EXERCISE AIM.
Copy every line from the records that holds the word "vidabe".

RECORDS SHOWN.
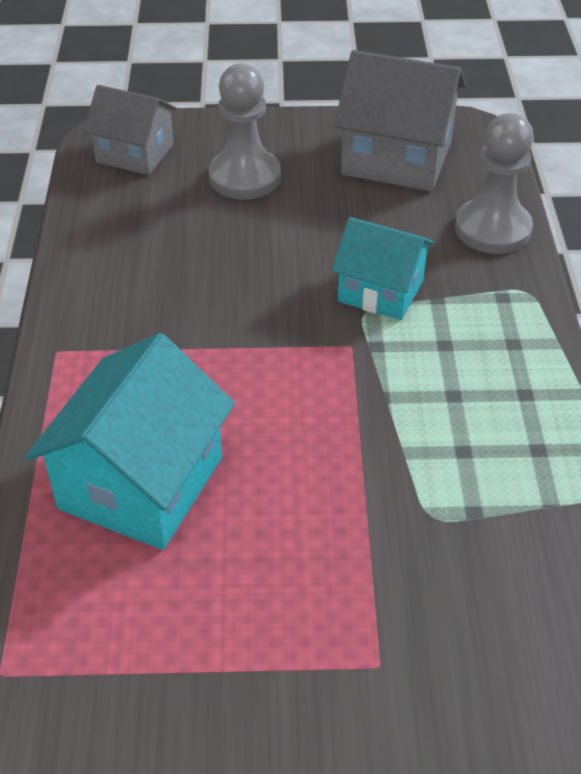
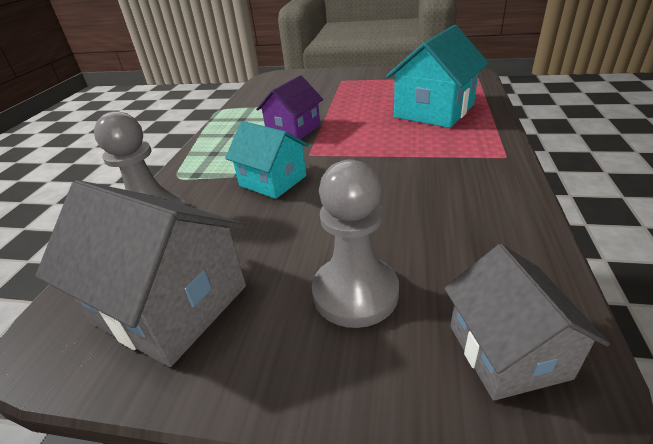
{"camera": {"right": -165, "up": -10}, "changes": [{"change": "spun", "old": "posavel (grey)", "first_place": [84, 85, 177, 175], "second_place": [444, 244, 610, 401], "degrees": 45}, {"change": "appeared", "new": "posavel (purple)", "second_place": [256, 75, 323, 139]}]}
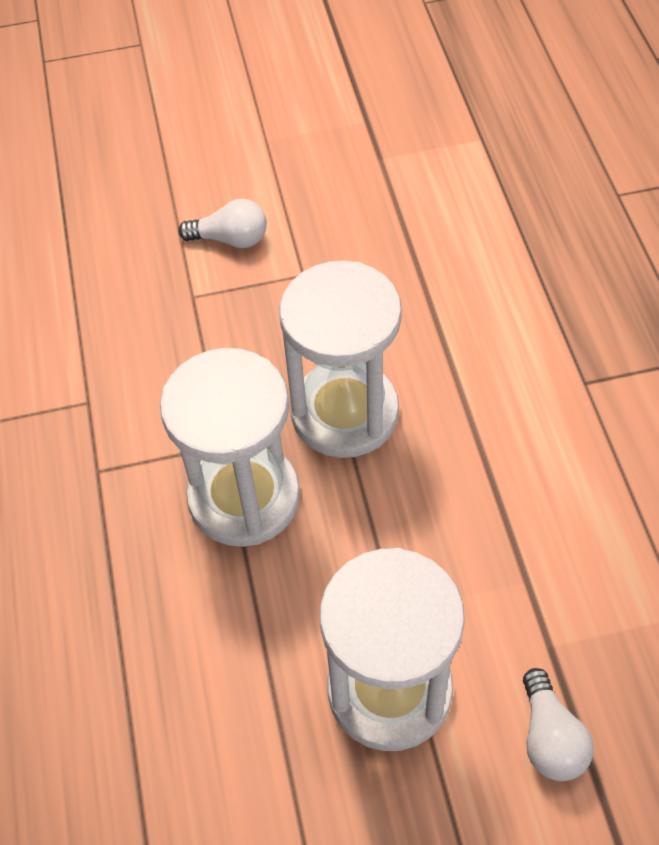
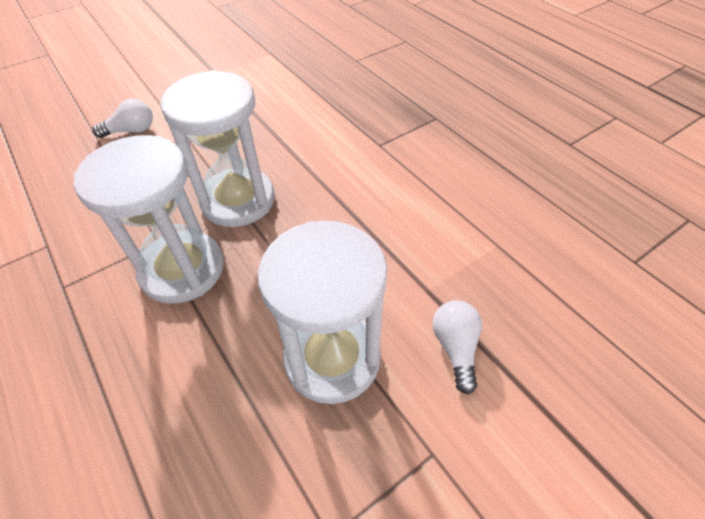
{"camera": {"right": -25, "up": -5}, "changes": [{"change": "spun", "old": "vidabe (white)", "first_place": [523, 668, 593, 781], "second_place": [433, 300, 482, 394], "degrees": -150}]}
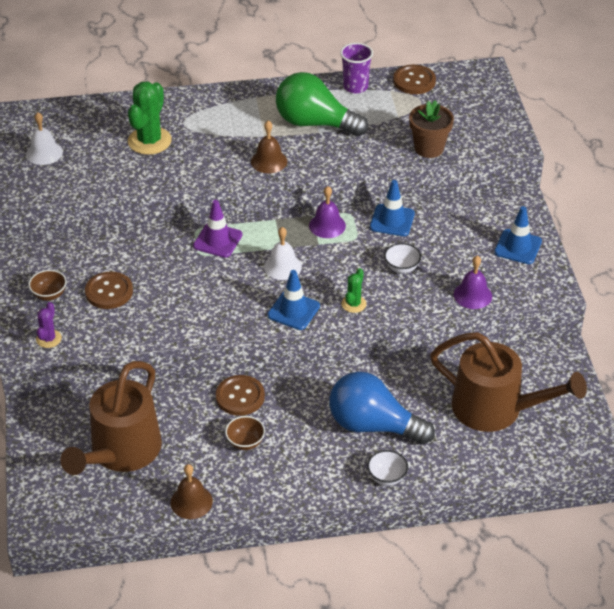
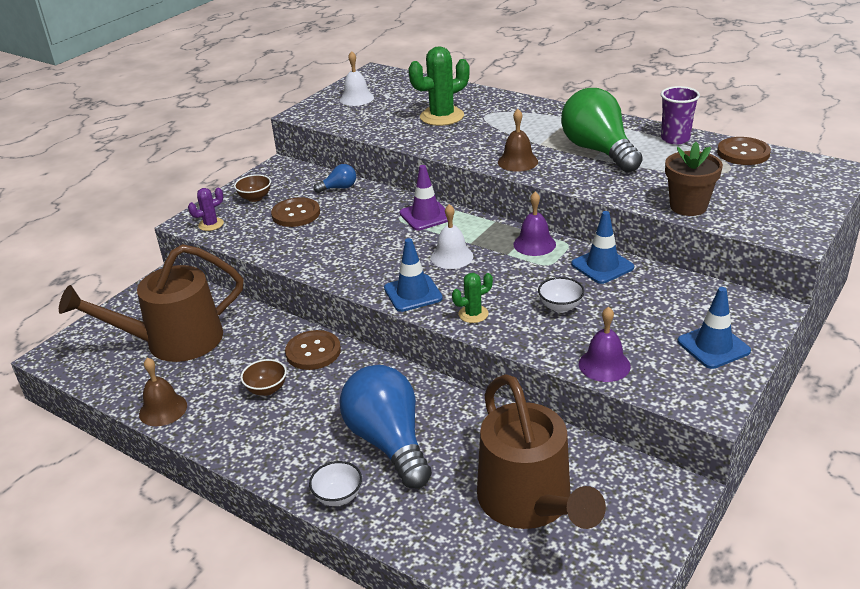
{"camera": {"right": 45, "up": -10}, "changes": [{"change": "appeared", "new": "vidabe (blue)", "second_place": [314, 164, 356, 193]}]}
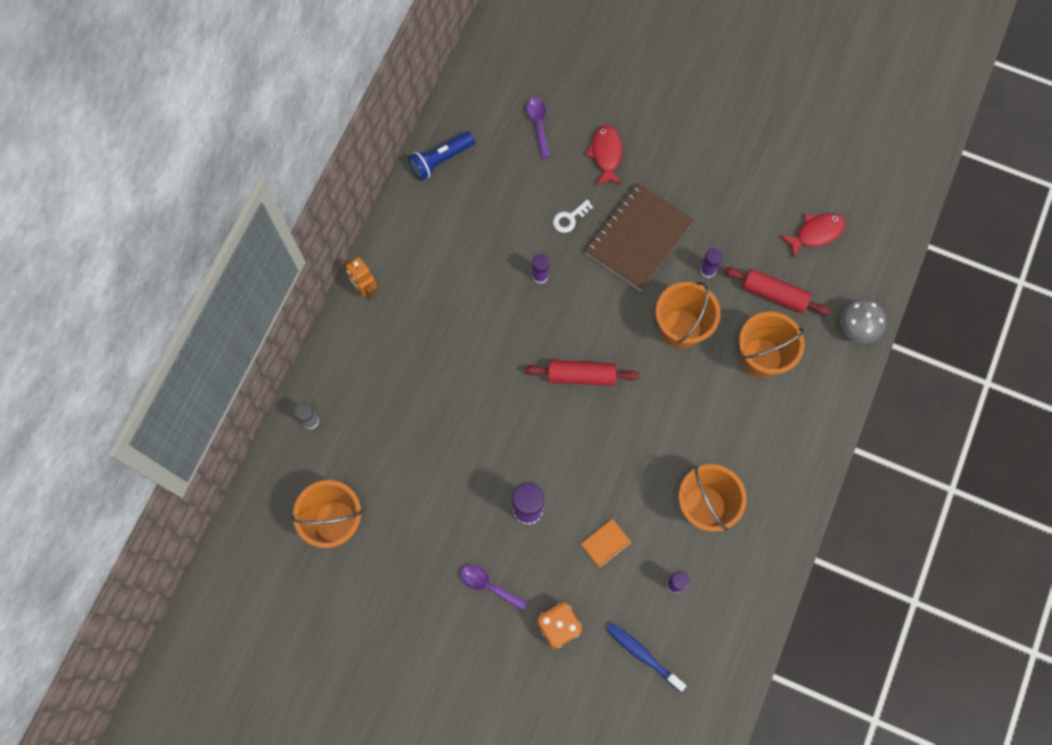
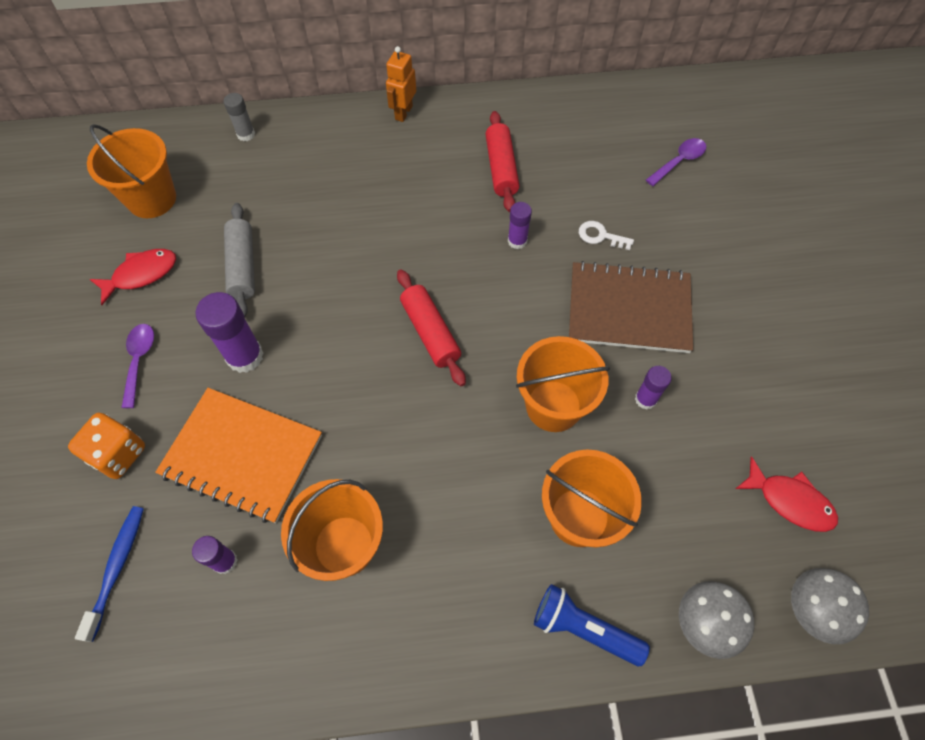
{"camera": {"right": 60, "up": -10}, "changes": [{"change": "relocated", "old": "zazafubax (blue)", "first_place": [408, 131, 475, 180], "second_place": [534, 584, 650, 666]}, {"change": "size", "old": "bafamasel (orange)", "first_place": [581, 519, 632, 568], "second_place": [155, 388, 322, 523], "factor": 2.42}, {"change": "relocated", "old": "rebizopa (red)", "first_place": [586, 125, 623, 185], "second_place": [90, 249, 176, 305]}, {"change": "relocated", "old": "somigiza (red)", "first_place": [724, 267, 830, 315], "second_place": [485, 111, 520, 212]}, {"change": "appeared", "new": "somigiza (grey)", "second_place": [224, 203, 255, 317]}, {"change": "appeared", "new": "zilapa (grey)", "second_place": [791, 568, 869, 644]}]}
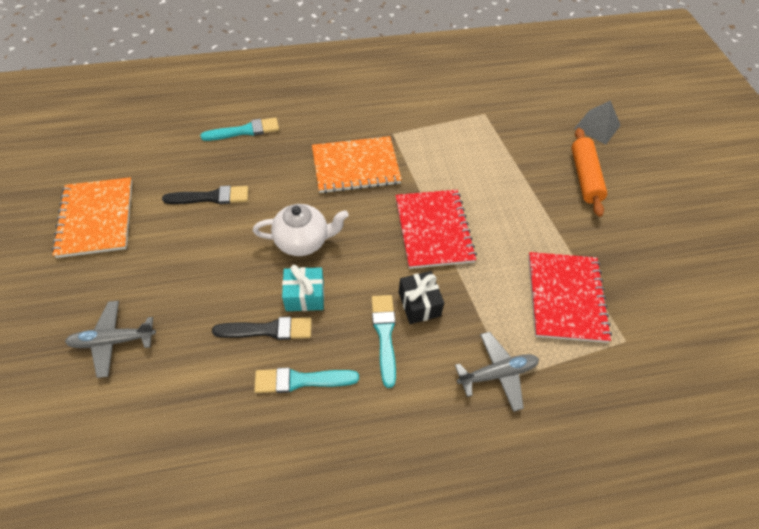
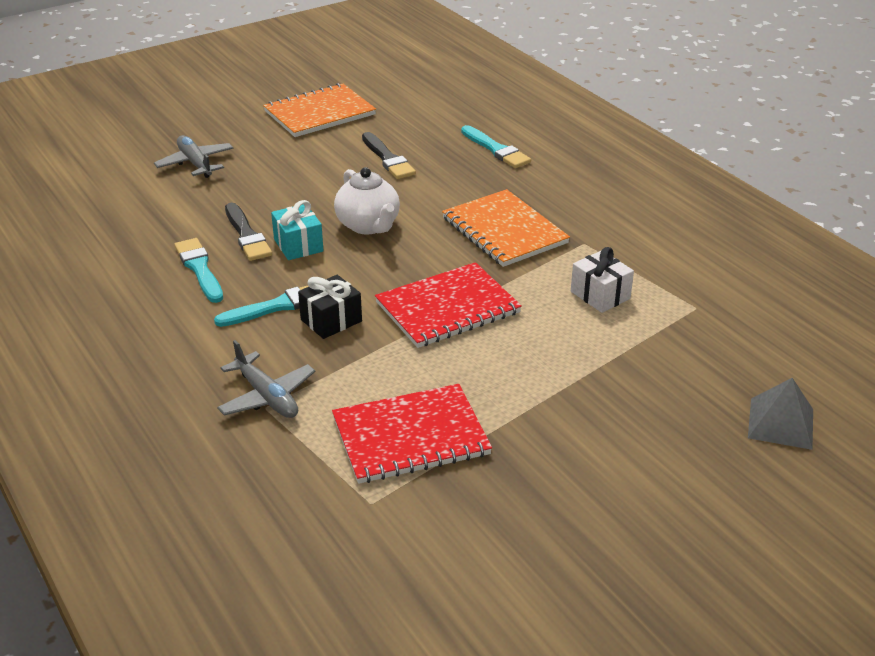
{"camera": {"right": 70, "up": -20}, "changes": [{"change": "missing", "old": "somigiza (orange)", "first_place": [571, 128, 607, 217]}, {"change": "appeared", "new": "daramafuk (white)", "second_place": [571, 247, 634, 313]}]}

SOLVED EXERCISE.
{"camera": {"right": -25, "up": -5}, "changes": [{"change": "spun", "old": "vidabe (white)", "first_place": [523, 668, 593, 781], "second_place": [433, 300, 482, 394], "degrees": -150}]}
{"camera": {"right": 45, "up": -10}, "changes": [{"change": "appeared", "new": "vidabe (blue)", "second_place": [314, 164, 356, 193]}]}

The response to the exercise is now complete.